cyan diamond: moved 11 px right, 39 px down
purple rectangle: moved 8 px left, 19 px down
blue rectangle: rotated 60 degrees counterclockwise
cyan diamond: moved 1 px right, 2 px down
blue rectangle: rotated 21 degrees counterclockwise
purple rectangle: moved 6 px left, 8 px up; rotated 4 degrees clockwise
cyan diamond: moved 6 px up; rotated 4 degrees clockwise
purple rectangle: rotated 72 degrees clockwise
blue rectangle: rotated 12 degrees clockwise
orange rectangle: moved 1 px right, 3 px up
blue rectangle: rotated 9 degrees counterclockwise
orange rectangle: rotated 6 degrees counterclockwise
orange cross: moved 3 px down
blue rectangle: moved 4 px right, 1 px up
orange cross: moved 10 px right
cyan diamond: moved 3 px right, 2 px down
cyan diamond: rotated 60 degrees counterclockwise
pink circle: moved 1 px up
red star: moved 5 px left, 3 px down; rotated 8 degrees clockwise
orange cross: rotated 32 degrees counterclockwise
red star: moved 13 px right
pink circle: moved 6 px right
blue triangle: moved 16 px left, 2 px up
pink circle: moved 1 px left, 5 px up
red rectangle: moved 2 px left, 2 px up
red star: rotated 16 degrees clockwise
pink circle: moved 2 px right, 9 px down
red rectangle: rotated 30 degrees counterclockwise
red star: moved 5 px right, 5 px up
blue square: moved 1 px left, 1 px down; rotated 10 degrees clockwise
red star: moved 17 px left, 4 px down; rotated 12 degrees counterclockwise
·····
» Request: Return, unchanged and in order, the lines of the records starting with the first line and going on through the line with "purple rectangle: rotated", including both of those lines.

» Output of the exercise:
cyan diamond: moved 11 px right, 39 px down
purple rectangle: moved 8 px left, 19 px down
blue rectangle: rotated 60 degrees counterclockwise
cyan diamond: moved 1 px right, 2 px down
blue rectangle: rotated 21 degrees counterclockwise
purple rectangle: moved 6 px left, 8 px up; rotated 4 degrees clockwise
cyan diamond: moved 6 px up; rotated 4 degrees clockwise
purple rectangle: rotated 72 degrees clockwise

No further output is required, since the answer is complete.